What is being asked —
Retype each line below without a single alteration.
[[ Records to use, beginning ]]
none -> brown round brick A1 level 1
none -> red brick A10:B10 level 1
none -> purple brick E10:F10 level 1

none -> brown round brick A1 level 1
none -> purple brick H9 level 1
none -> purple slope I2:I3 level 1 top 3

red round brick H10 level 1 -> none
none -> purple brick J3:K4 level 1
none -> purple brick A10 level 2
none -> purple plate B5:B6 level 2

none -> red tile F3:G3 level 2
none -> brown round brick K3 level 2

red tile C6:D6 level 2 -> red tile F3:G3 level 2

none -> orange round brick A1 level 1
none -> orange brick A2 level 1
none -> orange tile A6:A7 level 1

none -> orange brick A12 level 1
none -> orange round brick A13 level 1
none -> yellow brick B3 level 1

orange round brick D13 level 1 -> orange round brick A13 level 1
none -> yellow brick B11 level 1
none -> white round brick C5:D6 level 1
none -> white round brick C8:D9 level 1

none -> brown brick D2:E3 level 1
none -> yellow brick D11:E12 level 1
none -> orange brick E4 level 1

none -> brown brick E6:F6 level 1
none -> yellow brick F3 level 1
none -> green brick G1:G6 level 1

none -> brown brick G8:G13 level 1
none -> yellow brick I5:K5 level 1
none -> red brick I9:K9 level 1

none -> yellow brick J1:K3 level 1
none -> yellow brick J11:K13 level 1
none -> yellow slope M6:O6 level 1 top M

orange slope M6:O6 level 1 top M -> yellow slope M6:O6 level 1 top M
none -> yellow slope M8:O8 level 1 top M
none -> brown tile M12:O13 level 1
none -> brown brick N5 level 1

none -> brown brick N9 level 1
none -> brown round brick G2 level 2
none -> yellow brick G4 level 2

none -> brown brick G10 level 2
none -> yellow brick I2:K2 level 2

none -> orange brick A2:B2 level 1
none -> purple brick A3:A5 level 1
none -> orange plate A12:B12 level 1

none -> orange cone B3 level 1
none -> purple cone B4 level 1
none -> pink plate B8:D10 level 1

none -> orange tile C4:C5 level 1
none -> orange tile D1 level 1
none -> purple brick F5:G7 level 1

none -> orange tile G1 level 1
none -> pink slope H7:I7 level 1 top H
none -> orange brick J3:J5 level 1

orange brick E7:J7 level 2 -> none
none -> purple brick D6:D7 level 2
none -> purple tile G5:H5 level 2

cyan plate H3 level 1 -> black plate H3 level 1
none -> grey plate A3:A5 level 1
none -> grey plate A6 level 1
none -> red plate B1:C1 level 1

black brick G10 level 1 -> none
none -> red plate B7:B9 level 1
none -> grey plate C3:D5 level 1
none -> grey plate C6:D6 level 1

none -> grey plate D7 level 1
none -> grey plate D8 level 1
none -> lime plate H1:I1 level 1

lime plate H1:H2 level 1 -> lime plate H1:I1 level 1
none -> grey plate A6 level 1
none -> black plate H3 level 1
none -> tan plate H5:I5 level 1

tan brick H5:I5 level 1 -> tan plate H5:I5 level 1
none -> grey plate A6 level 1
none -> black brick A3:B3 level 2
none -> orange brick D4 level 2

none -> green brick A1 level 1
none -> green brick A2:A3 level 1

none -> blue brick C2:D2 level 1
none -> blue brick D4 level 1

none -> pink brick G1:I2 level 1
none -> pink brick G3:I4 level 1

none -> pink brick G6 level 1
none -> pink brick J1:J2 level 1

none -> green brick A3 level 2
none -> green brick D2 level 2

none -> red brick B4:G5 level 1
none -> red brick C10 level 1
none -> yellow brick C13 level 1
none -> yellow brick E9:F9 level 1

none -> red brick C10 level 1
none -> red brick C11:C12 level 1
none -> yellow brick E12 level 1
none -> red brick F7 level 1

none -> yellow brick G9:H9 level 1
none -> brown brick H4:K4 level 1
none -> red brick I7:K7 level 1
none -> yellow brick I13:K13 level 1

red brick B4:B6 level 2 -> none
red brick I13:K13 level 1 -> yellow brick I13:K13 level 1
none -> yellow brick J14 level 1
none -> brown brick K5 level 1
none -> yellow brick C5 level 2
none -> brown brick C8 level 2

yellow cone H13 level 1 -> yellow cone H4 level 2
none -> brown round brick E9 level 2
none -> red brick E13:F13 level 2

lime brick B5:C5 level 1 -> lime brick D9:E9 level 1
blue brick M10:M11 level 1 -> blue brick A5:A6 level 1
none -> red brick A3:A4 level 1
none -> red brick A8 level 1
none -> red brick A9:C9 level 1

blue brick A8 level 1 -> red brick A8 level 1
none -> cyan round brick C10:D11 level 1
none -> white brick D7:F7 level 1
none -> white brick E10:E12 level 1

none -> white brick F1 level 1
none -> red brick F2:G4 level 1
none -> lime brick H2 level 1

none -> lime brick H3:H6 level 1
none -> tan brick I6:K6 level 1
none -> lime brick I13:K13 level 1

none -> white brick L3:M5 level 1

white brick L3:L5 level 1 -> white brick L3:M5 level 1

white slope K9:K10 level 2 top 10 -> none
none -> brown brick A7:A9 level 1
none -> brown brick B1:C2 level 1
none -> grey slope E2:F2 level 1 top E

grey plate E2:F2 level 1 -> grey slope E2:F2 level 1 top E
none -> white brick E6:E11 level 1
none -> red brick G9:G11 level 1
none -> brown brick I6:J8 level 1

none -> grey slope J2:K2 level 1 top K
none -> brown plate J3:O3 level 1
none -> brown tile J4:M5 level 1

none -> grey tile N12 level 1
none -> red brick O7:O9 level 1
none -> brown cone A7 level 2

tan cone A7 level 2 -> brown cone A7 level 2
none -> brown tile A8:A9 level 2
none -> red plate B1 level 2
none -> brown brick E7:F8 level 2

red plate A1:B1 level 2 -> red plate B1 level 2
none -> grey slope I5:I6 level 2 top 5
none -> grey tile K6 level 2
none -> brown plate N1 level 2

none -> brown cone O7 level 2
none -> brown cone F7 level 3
[[ Records to use, end ]]
Result —
none -> brown round brick A1 level 1
none -> red brick A10:B10 level 1
none -> purple brick E10:F10 level 1

none -> brown round brick A1 level 1
none -> purple brick H9 level 1
none -> purple slope I2:I3 level 1 top 3

red round brick H10 level 1 -> none
none -> purple brick J3:K4 level 1
none -> purple brick A10 level 2
none -> purple plate B5:B6 level 2

none -> red tile F3:G3 level 2
none -> brown round brick K3 level 2

red tile C6:D6 level 2 -> red tile F3:G3 level 2

none -> orange round brick A1 level 1
none -> orange brick A2 level 1
none -> orange tile A6:A7 level 1

none -> orange brick A12 level 1
none -> orange round brick A13 level 1
none -> yellow brick B3 level 1

orange round brick D13 level 1 -> orange round brick A13 level 1
none -> yellow brick B11 level 1
none -> white round brick C5:D6 level 1
none -> white round brick C8:D9 level 1

none -> brown brick D2:E3 level 1
none -> yellow brick D11:E12 level 1
none -> orange brick E4 level 1

none -> brown brick E6:F6 level 1
none -> yellow brick F3 level 1
none -> green brick G1:G6 level 1

none -> brown brick G8:G13 level 1
none -> yellow brick I5:K5 level 1
none -> red brick I9:K9 level 1

none -> yellow brick J1:K3 level 1
none -> yellow brick J11:K13 level 1
none -> yellow slope M6:O6 level 1 top M

orange slope M6:O6 level 1 top M -> yellow slope M6:O6 level 1 top M
none -> yellow slope M8:O8 level 1 top M
none -> brown tile M12:O13 level 1
none -> brown brick N5 level 1

none -> brown brick N9 level 1
none -> brown round brick G2 level 2
none -> yellow brick G4 level 2

none -> brown brick G10 level 2
none -> yellow brick I2:K2 level 2

none -> orange brick A2:B2 level 1
none -> purple brick A3:A5 level 1
none -> orange plate A12:B12 level 1

none -> orange cone B3 level 1
none -> purple cone B4 level 1
none -> pink plate B8:D10 level 1

none -> orange tile C4:C5 level 1
none -> orange tile D1 level 1
none -> purple brick F5:G7 level 1

none -> orange tile G1 level 1
none -> pink slope H7:I7 level 1 top H
none -> orange brick J3:J5 level 1

orange brick E7:J7 level 2 -> none
none -> purple brick D6:D7 level 2
none -> purple tile G5:H5 level 2

cyan plate H3 level 1 -> black plate H3 level 1
none -> grey plate A3:A5 level 1
none -> grey plate A6 level 1
none -> red plate B1:C1 level 1

black brick G10 level 1 -> none
none -> red plate B7:B9 level 1
none -> grey plate C3:D5 level 1
none -> grey plate C6:D6 level 1

none -> grey plate D7 level 1
none -> grey plate D8 level 1
none -> lime plate H1:I1 level 1

lime plate H1:H2 level 1 -> lime plate H1:I1 level 1
none -> grey plate A6 level 1
none -> black plate H3 level 1
none -> tan plate H5:I5 level 1

tan brick H5:I5 level 1 -> tan plate H5:I5 level 1
none -> grey plate A6 level 1
none -> black brick A3:B3 level 2
none -> orange brick D4 level 2

none -> green brick A1 level 1
none -> green brick A2:A3 level 1

none -> blue brick C2:D2 level 1
none -> blue brick D4 level 1

none -> pink brick G1:I2 level 1
none -> pink brick G3:I4 level 1

none -> pink brick G6 level 1
none -> pink brick J1:J2 level 1

none -> green brick A3 level 2
none -> green brick D2 level 2

none -> red brick B4:G5 level 1
none -> red brick C10 level 1
none -> yellow brick C13 level 1
none -> yellow brick E9:F9 level 1

none -> red brick C10 level 1
none -> red brick C11:C12 level 1
none -> yellow brick E12 level 1
none -> red brick F7 level 1

none -> yellow brick G9:H9 level 1
none -> brown brick H4:K4 level 1
none -> red brick I7:K7 level 1
none -> yellow brick I13:K13 level 1

red brick B4:B6 level 2 -> none
red brick I13:K13 level 1 -> yellow brick I13:K13 level 1
none -> yellow brick J14 level 1
none -> brown brick K5 level 1
none -> yellow brick C5 level 2
none -> brown brick C8 level 2

yellow cone H13 level 1 -> yellow cone H4 level 2
none -> brown round brick E9 level 2
none -> red brick E13:F13 level 2

lime brick B5:C5 level 1 -> lime brick D9:E9 level 1
blue brick M10:M11 level 1 -> blue brick A5:A6 level 1
none -> red brick A3:A4 level 1
none -> red brick A8 level 1
none -> red brick A9:C9 level 1

blue brick A8 level 1 -> red brick A8 level 1
none -> cyan round brick C10:D11 level 1
none -> white brick D7:F7 level 1
none -> white brick E10:E12 level 1

none -> white brick F1 level 1
none -> red brick F2:G4 level 1
none -> lime brick H2 level 1

none -> lime brick H3:H6 level 1
none -> tan brick I6:K6 level 1
none -> lime brick I13:K13 level 1

none -> white brick L3:M5 level 1

white brick L3:L5 level 1 -> white brick L3:M5 level 1

white slope K9:K10 level 2 top 10 -> none
none -> brown brick A7:A9 level 1
none -> brown brick B1:C2 level 1
none -> grey slope E2:F2 level 1 top E

grey plate E2:F2 level 1 -> grey slope E2:F2 level 1 top E
none -> white brick E6:E11 level 1
none -> red brick G9:G11 level 1
none -> brown brick I6:J8 level 1

none -> grey slope J2:K2 level 1 top K
none -> brown plate J3:O3 level 1
none -> brown tile J4:M5 level 1

none -> grey tile N12 level 1
none -> red brick O7:O9 level 1
none -> brown cone A7 level 2

tan cone A7 level 2 -> brown cone A7 level 2
none -> brown tile A8:A9 level 2
none -> red plate B1 level 2
none -> brown brick E7:F8 level 2

red plate A1:B1 level 2 -> red plate B1 level 2
none -> grey slope I5:I6 level 2 top 5
none -> grey tile K6 level 2
none -> brown plate N1 level 2

none -> brown cone O7 level 2
none -> brown cone F7 level 3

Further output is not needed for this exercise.